(Object correspondence data)
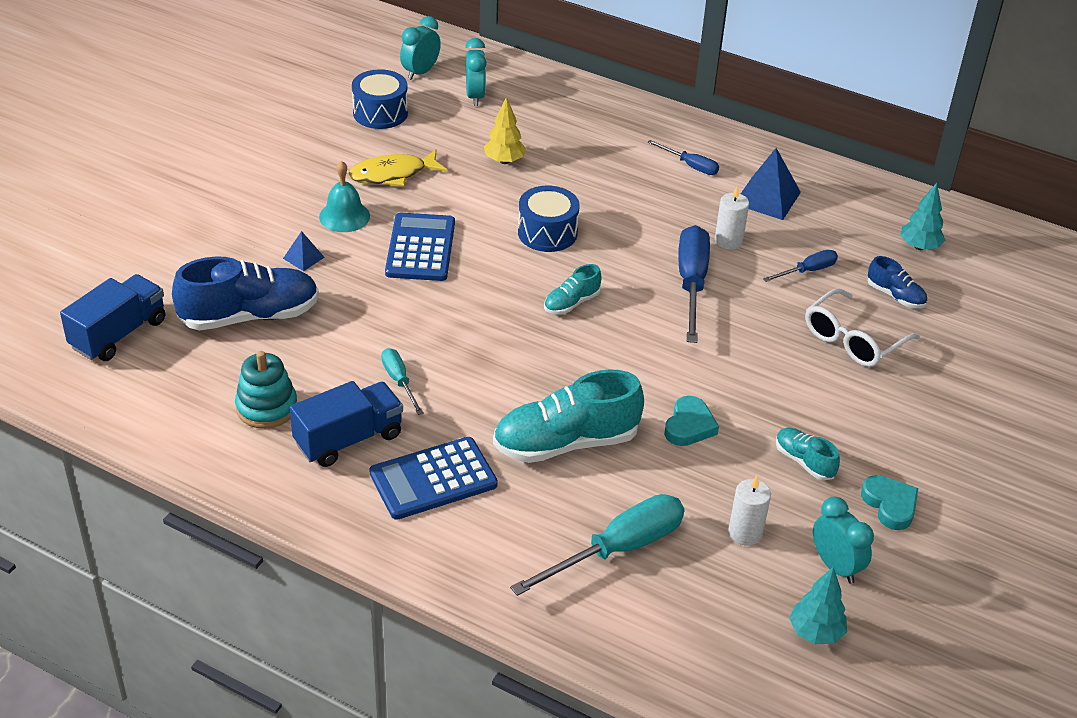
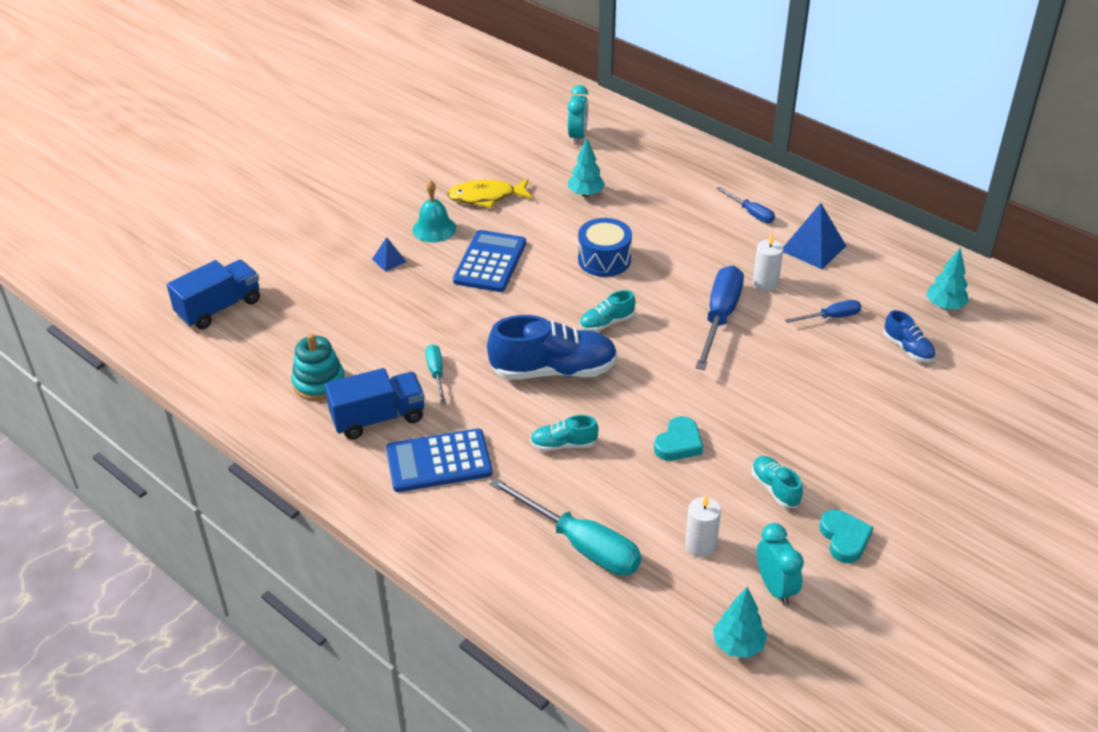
camera: 15 degrees right, 0 degrees up
(249, 316) = (329, 305): blue shoe -> blue shoe (553, 371)
(380, 113) = (492, 144): blue drum -> none
(420, 72) = (537, 112): turquoise clock -> none
(504, 161) = (585, 194): yellow tree -> turquoise tree
(566, 443) = (563, 445): turquoise shoe -> turquoise shoe, size x0.50
(618, 549) = (580, 544): turquoise screwdriver -> turquoise screwdriver turned 60 degrees clockwise
(852, 340) = (854, 384): white glasses -> none

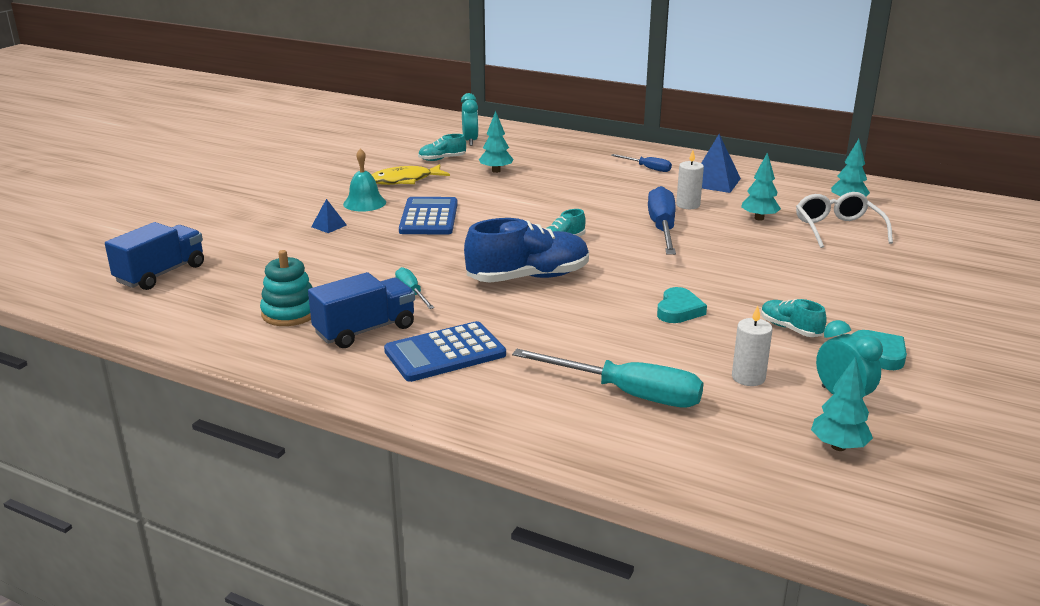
camera: 15 degrees left, 15 degrees down
(563, 445) = (567, 325): turquoise shoe -> turquoise shoe (442, 159)
(604, 260) = (535, 206): blue drum -> none
(831, 317) = (759, 218): blue screwdriver -> turquoise tree
(907, 348) = (837, 229): blue shoe -> white glasses

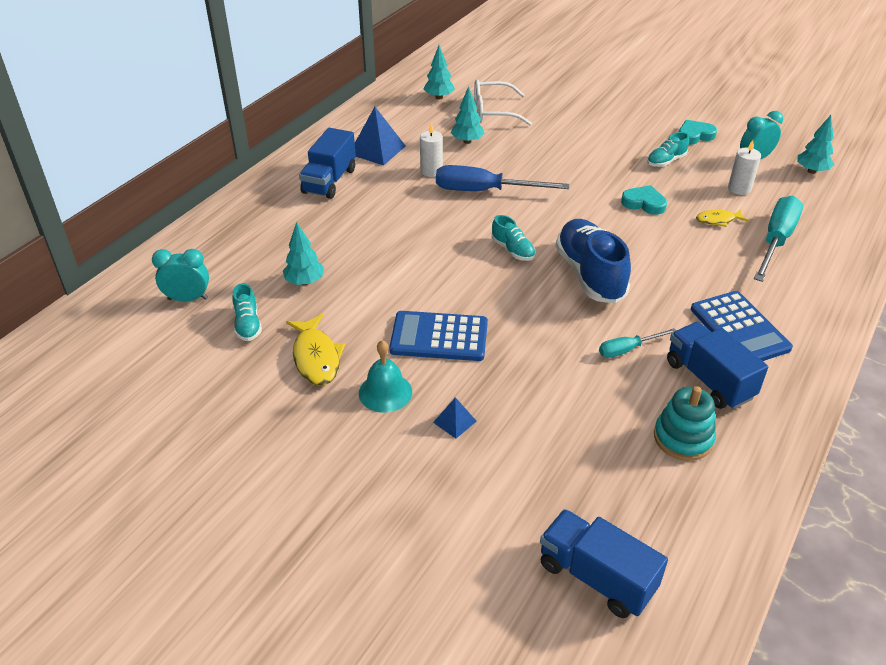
camera: 85 degrees left, 15 degrees up
(647, 168) = (329, 181): blue screwdriver -> blue truck
(661, 356) = (718, 220): none -> yellow fish

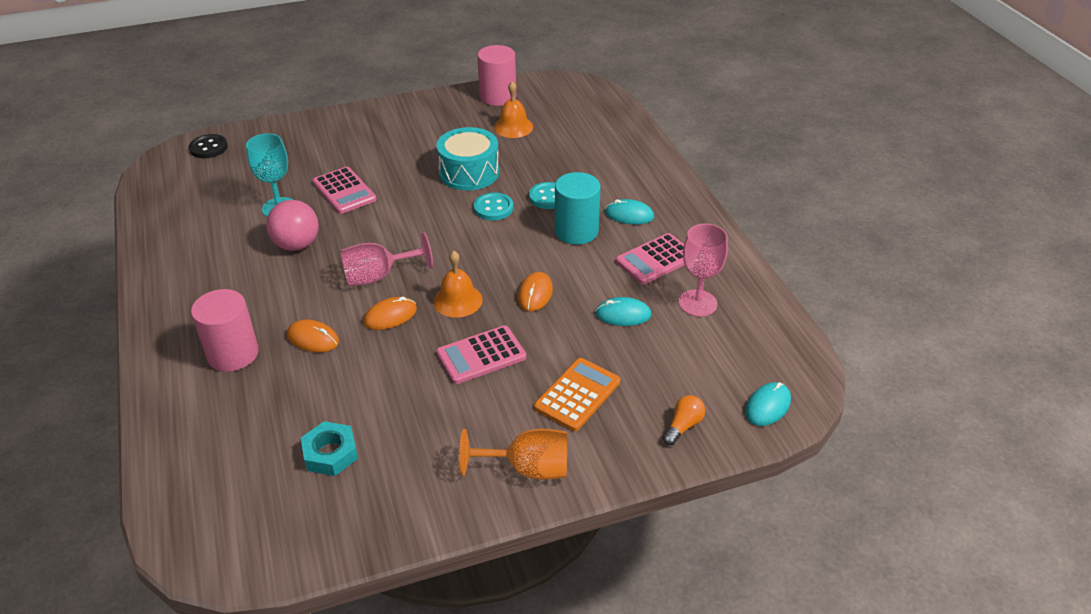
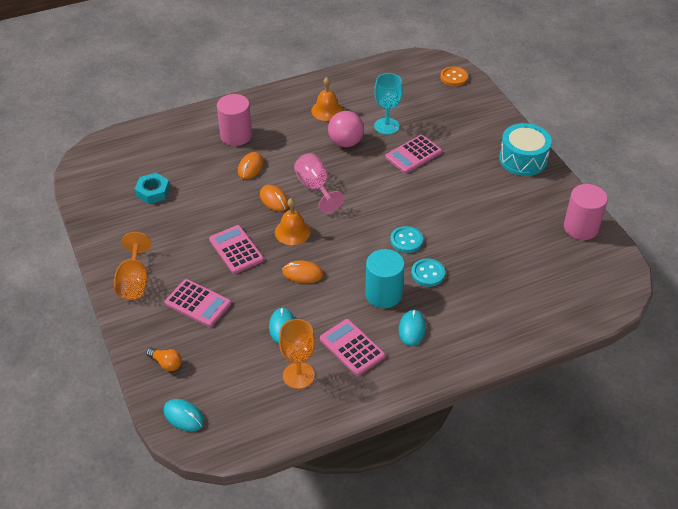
camera: 85 degrees right, 5 degrees up
(208, 148) = (454, 77): black button -> orange button
(469, 172) = (453, 221): turquoise drum -> turquoise drum (523, 159)
(513, 127) = (531, 242): orange bell -> orange bell (327, 110)
(577, 395) = (198, 303): orange calculator -> pink calculator
(697, 303) = (298, 375): pink goblet -> orange goblet

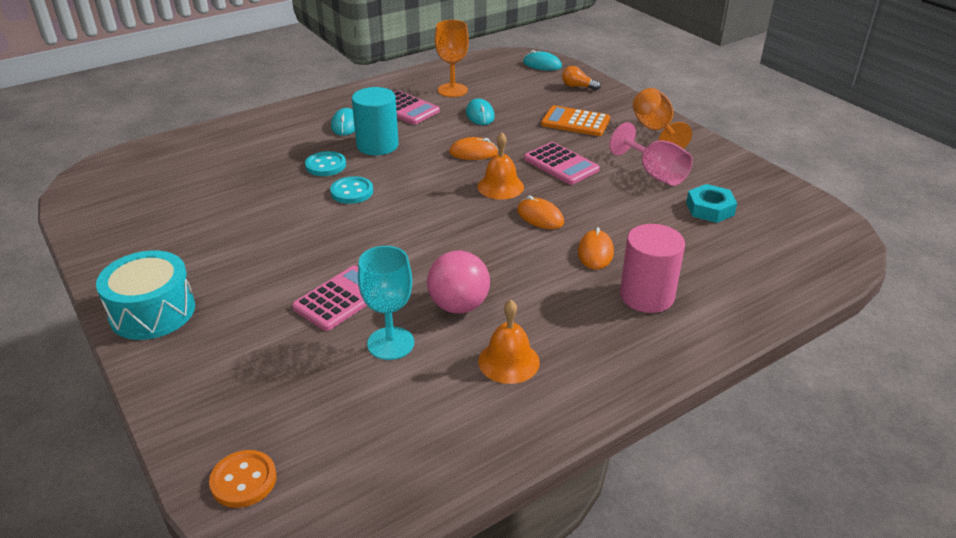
camera: 170 degrees right, 10 degrees down
(198, 303) = (575, 122): pink calculator -> orange calculator
(315, 188) = (487, 236): pink goblet -> pink goblet (654, 173)
(581, 228) = (107, 228): pink cylinder -> none

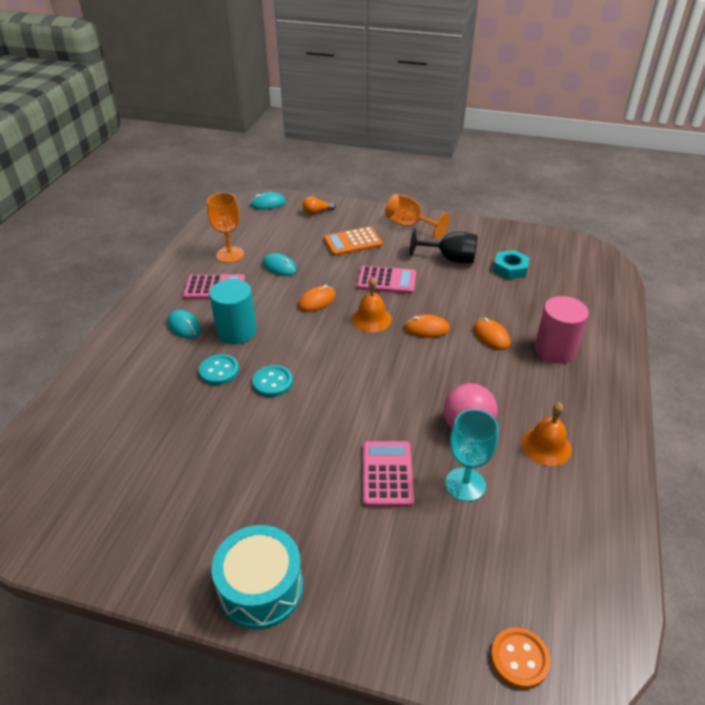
camera: 40 degrees left, 5 degrees up
(654, 173) = (450, 259): pink goblet -> black goblet

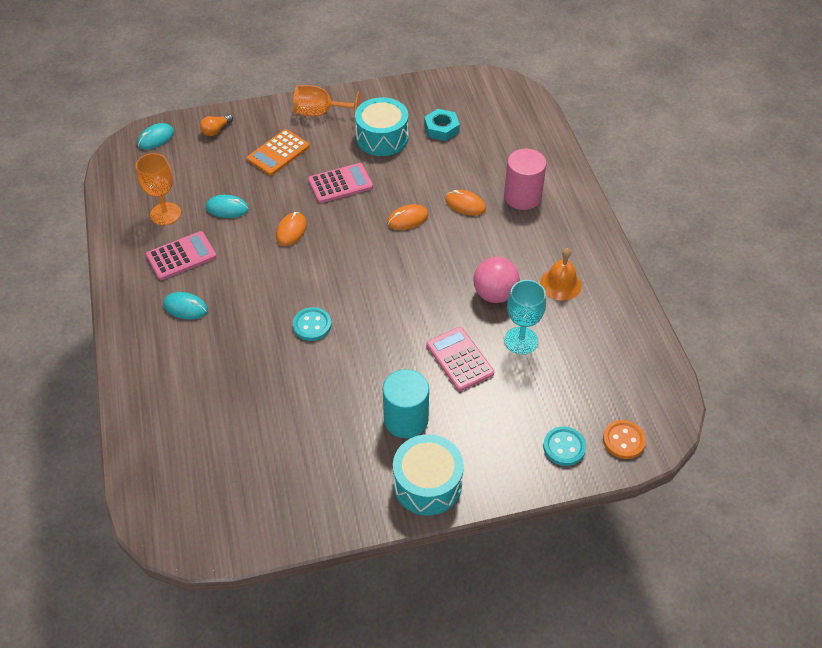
camera: 30 degrees left, 10 degrees up
(219, 371) = (256, 335): turquoise button -> turquoise button (564, 447)
(236, 331) = (240, 291): turquoise cylinder -> turquoise cylinder (406, 419)
(371, 319) = (354, 229): orange bell -> none
(450, 259) = (382, 138): black goblet -> turquoise drum

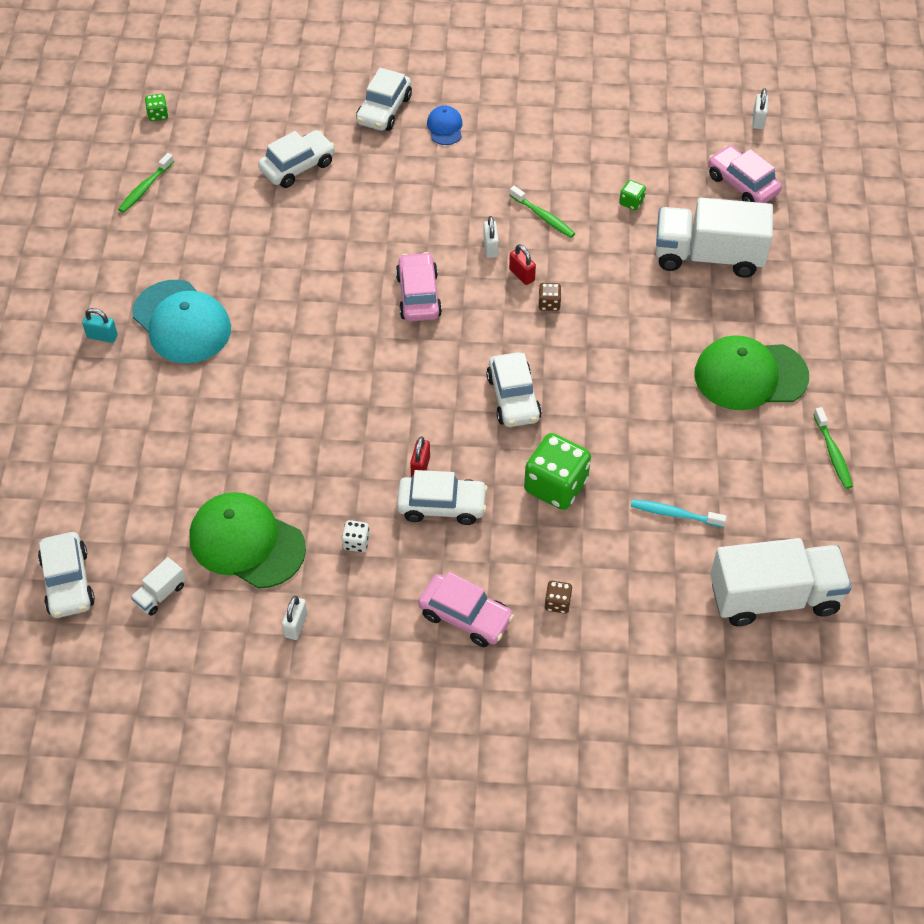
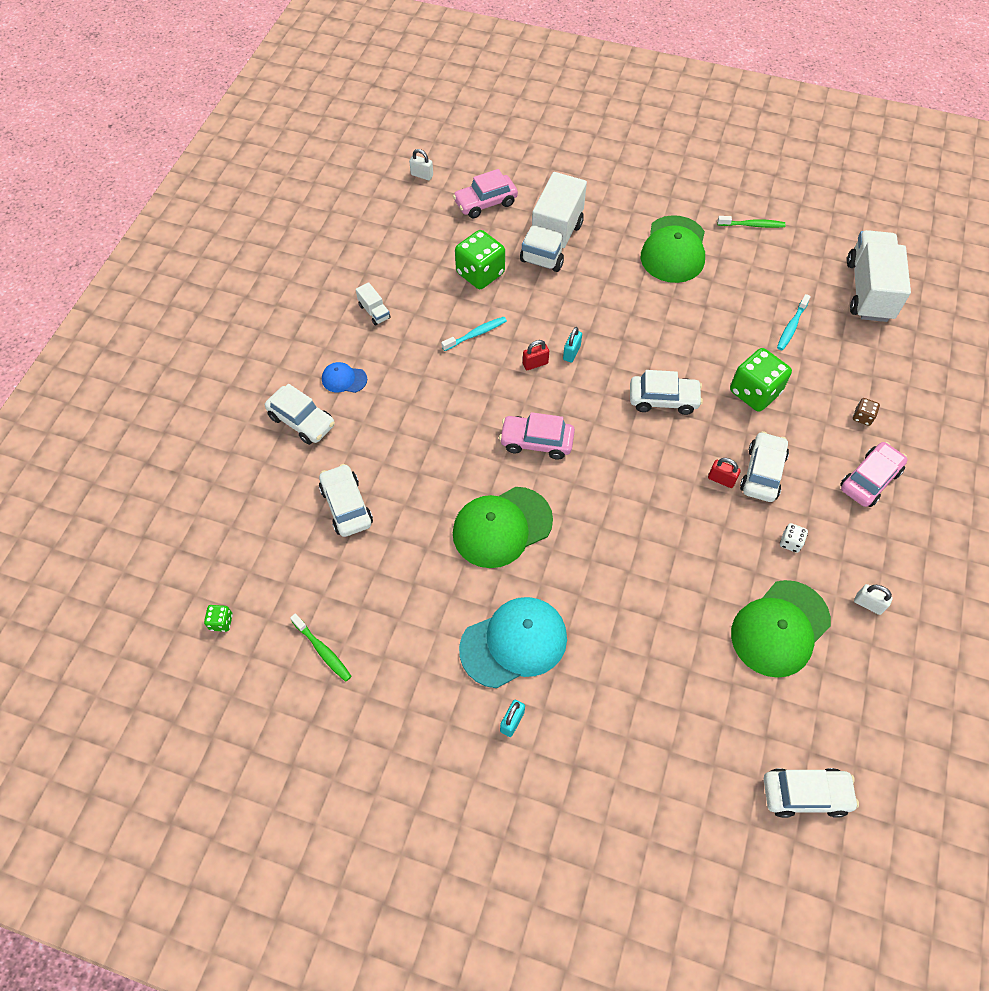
camera: 75 degrees left, 5 degrees up
(160, 594) = (826, 711): white truck -> white truck (374, 312)
(306, 288) = (502, 527): none -> green cap
(490, 247) = (498, 378): white padlock -> none
(543, 217) = (476, 334): green toothbrush -> turquoise toothbrush
(549, 304) = (571, 353): brown dice -> turquoise padlock
(631, 202) = (480, 273): green dice -> green dice, size x2.21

- YOUR TASK -
Every line above is to be repeated exactly, but no picture is to appear in the copy.

- PROBLEM SOLUTION -
camera: 15 degrees right, 0 degrees up
(249, 316) = (329, 305): blue shoe -> blue shoe (553, 371)
(380, 113) = (492, 144): blue drum -> none
(420, 72) = (537, 112): turquoise clock -> none
(504, 161) = (585, 194): yellow tree -> turquoise tree
(566, 443) = (563, 445): turquoise shoe -> turquoise shoe, size x0.50
(618, 549) = (580, 544): turquoise screwdriver -> turquoise screwdriver turned 60 degrees clockwise
(852, 340) = (854, 384): white glasses -> none

camera: 15 degrees left, 15 degrees down
(563, 445) = (567, 325): turquoise shoe -> turquoise shoe (442, 159)
(604, 260) = (535, 206): blue drum -> none
(831, 317) = (759, 218): blue screwdriver -> turquoise tree
(907, 348) = (837, 229): blue shoe -> white glasses

camera: 85 degrees left, 15 degrees up
(647, 168) = (329, 181): blue screwdriver -> blue truck
(661, 356) = (718, 220): none -> yellow fish

camera: 85 degrees right, 5 degrees up
(208, 148) = (454, 77): black button -> orange button
(469, 172) = (453, 221): turquoise drum -> turquoise drum (523, 159)
(513, 127) = (531, 242): orange bell -> orange bell (327, 110)
(577, 395) = (198, 303): orange calculator -> pink calculator
(697, 303) = (298, 375): pink goblet -> orange goblet

camera: 170 degrees right, 10 degrees down
(198, 303) = (575, 122): pink calculator -> orange calculator
(315, 188) = (487, 236): pink goblet -> pink goblet (654, 173)
(581, 228) = (107, 228): pink cylinder -> none

camera: 40 degrees left, 5 degrees up
(654, 173) = (450, 259): pink goblet -> black goblet

camera: 30 degrees left, 10 degrees up
(219, 371) = (256, 335): turquoise button -> turquoise button (564, 447)
(236, 331) = (240, 291): turquoise cylinder -> turquoise cylinder (406, 419)
(371, 319) = (354, 229): orange bell -> none
(450, 259) = (382, 138): black goblet -> turquoise drum

camera: 75 degrees left, 5 degrees up
(160, 594) = (826, 711): white truck -> white truck (374, 312)
(306, 288) = (502, 527): none -> green cap
(490, 247) = (498, 378): white padlock -> none
(543, 217) = (476, 334): green toothbrush -> turquoise toothbrush
(549, 304) = (571, 353): brown dice -> turquoise padlock
(631, 202) = (480, 273): green dice -> green dice, size x2.21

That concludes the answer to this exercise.